(Source records)
* * * * *
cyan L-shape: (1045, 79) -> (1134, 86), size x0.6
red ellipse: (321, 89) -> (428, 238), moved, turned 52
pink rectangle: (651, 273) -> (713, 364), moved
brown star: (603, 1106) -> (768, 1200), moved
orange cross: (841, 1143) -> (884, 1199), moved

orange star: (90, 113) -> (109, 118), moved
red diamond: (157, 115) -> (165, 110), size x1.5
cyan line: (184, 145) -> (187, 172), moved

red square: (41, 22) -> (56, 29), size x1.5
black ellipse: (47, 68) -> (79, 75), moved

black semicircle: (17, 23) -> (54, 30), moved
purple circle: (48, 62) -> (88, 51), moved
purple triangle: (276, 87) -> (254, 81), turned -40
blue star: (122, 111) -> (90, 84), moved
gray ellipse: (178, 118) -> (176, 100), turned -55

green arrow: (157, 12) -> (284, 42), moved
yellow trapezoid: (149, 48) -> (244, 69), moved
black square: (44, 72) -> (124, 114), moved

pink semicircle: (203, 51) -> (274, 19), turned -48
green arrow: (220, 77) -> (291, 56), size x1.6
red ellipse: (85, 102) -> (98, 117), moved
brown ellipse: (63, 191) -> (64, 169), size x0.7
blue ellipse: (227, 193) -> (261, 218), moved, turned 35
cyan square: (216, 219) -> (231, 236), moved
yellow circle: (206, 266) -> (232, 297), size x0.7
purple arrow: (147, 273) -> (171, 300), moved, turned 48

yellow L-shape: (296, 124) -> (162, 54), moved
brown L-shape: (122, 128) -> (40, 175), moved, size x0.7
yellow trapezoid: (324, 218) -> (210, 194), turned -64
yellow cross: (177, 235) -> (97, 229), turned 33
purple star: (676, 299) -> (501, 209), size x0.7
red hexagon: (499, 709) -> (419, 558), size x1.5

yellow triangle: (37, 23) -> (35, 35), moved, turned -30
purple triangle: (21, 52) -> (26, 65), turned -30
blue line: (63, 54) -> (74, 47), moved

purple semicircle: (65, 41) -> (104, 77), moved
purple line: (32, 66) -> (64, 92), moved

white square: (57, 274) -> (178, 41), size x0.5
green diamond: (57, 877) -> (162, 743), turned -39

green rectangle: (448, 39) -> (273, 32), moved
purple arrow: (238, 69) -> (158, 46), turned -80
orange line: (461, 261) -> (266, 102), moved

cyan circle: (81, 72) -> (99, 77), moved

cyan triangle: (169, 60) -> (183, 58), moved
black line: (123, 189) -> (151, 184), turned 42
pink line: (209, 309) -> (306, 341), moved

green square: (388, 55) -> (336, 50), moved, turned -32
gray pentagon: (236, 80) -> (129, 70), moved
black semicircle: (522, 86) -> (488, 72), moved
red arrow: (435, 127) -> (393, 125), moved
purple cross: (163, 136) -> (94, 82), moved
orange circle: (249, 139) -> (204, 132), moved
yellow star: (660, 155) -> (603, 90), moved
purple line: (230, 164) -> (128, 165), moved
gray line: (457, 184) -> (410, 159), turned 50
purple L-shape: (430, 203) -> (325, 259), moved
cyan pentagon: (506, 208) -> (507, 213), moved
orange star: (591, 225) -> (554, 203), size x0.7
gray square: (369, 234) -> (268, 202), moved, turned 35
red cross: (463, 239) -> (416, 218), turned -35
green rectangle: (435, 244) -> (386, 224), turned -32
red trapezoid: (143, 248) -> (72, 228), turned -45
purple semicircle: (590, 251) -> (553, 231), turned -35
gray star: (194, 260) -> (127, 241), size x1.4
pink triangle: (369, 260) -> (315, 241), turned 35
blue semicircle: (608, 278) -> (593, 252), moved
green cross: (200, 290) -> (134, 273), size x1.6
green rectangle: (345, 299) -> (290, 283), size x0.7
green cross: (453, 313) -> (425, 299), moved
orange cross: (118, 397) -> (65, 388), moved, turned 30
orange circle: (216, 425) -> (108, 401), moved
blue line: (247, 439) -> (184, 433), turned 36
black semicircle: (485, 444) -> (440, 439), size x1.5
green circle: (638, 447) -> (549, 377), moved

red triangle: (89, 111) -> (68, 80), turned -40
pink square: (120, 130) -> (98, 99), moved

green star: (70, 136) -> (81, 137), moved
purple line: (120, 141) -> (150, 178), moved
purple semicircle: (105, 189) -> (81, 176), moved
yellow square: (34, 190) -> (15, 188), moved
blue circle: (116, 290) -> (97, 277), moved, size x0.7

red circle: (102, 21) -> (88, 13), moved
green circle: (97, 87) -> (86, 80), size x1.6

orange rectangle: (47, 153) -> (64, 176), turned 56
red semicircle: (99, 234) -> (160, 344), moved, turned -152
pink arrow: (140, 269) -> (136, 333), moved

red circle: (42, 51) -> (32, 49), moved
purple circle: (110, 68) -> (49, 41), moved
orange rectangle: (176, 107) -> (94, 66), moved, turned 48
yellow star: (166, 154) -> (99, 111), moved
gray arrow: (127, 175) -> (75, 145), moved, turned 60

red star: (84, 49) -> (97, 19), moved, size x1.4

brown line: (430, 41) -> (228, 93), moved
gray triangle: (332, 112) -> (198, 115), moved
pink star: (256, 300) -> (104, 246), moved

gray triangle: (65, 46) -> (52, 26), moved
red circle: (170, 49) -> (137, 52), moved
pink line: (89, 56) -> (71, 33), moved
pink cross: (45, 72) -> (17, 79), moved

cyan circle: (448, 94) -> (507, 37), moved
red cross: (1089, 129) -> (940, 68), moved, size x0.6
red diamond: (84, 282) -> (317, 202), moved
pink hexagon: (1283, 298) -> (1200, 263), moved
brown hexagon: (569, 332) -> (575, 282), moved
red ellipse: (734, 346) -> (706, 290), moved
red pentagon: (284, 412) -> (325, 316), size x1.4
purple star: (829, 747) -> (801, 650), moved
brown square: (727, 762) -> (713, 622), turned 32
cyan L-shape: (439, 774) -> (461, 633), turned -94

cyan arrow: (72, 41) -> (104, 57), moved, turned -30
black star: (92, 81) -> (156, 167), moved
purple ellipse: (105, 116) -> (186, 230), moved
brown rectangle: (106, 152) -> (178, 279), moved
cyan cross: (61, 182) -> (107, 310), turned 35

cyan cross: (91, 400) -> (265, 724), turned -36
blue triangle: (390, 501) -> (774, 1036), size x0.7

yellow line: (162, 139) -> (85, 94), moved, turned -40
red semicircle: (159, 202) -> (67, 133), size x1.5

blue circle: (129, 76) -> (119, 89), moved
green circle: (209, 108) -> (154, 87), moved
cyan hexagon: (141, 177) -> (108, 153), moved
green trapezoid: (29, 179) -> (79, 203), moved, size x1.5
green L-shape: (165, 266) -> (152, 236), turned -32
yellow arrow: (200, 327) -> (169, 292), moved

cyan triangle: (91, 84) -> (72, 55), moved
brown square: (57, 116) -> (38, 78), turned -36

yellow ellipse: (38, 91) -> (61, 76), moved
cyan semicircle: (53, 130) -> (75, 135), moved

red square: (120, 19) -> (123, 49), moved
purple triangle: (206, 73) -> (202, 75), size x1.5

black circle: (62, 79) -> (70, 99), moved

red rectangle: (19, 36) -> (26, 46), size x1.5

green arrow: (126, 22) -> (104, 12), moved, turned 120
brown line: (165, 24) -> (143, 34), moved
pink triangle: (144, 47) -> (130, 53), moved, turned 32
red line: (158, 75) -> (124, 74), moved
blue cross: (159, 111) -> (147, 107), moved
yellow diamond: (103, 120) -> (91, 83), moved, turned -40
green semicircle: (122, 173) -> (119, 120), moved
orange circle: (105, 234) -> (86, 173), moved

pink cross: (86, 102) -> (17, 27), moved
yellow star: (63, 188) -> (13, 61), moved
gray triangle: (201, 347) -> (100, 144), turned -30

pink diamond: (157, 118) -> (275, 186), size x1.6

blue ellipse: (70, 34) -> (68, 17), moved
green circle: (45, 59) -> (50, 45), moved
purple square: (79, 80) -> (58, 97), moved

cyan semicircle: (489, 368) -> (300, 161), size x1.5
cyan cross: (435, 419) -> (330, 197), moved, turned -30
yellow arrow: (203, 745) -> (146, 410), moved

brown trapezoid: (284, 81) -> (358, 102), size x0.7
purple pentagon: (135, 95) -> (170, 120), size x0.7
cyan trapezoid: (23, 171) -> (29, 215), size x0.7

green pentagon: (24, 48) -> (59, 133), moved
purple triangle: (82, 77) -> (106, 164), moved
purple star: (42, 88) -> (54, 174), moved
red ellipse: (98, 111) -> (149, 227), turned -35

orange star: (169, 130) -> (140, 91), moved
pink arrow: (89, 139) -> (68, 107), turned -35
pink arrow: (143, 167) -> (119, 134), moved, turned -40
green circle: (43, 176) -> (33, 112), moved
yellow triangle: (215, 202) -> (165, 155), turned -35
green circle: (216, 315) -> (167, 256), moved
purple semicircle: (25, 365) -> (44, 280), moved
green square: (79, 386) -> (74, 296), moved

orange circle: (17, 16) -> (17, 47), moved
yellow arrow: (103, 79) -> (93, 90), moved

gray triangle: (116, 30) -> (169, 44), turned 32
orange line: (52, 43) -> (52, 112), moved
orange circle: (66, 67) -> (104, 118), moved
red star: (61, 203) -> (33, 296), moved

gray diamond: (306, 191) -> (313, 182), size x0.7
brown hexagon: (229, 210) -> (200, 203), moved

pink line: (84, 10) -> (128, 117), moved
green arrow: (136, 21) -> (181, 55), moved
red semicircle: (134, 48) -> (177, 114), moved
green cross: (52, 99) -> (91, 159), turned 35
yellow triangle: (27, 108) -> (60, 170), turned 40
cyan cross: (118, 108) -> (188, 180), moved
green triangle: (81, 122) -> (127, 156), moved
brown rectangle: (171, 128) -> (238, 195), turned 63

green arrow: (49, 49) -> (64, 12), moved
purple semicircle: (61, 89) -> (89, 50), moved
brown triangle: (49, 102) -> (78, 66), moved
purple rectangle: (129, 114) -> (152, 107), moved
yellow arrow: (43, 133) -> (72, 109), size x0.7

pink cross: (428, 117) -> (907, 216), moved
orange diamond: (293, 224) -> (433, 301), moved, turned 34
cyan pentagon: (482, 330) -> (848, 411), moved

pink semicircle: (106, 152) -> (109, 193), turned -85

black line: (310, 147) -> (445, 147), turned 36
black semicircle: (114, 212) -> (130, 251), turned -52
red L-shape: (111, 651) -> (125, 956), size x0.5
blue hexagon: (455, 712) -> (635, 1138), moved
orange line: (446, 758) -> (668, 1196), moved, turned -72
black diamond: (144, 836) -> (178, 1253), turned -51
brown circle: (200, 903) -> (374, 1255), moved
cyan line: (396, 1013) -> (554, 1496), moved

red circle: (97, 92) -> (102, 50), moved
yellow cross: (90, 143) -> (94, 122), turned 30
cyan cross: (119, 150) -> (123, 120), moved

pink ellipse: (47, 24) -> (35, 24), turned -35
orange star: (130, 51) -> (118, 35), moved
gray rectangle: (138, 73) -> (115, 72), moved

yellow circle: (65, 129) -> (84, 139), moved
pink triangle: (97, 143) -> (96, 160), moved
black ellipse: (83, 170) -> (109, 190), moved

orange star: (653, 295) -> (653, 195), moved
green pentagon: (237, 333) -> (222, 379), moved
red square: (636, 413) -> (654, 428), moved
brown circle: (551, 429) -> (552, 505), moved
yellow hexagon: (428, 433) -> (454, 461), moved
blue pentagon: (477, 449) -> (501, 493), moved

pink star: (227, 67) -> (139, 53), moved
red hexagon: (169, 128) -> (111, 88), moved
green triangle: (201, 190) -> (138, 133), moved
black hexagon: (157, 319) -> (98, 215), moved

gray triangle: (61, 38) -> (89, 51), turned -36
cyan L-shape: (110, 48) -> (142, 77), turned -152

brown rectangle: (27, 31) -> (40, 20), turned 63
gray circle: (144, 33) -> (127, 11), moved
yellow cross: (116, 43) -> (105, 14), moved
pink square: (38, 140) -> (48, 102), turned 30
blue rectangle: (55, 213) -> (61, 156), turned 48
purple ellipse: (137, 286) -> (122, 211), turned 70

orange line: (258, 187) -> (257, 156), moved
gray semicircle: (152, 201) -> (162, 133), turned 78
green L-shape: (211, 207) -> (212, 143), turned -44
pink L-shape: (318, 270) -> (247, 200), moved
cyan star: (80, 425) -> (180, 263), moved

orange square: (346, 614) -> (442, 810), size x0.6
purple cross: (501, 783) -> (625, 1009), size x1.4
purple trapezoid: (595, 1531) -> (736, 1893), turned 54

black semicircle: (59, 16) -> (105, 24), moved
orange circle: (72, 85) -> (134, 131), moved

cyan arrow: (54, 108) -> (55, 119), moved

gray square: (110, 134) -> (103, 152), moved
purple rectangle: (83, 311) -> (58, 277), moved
* * * * *
=== ACTION ITEM ===
For the records above, count the lines holding the word "diamond" and give only that number.

=== SOLUTION FOR THIS PROBLEM ===
8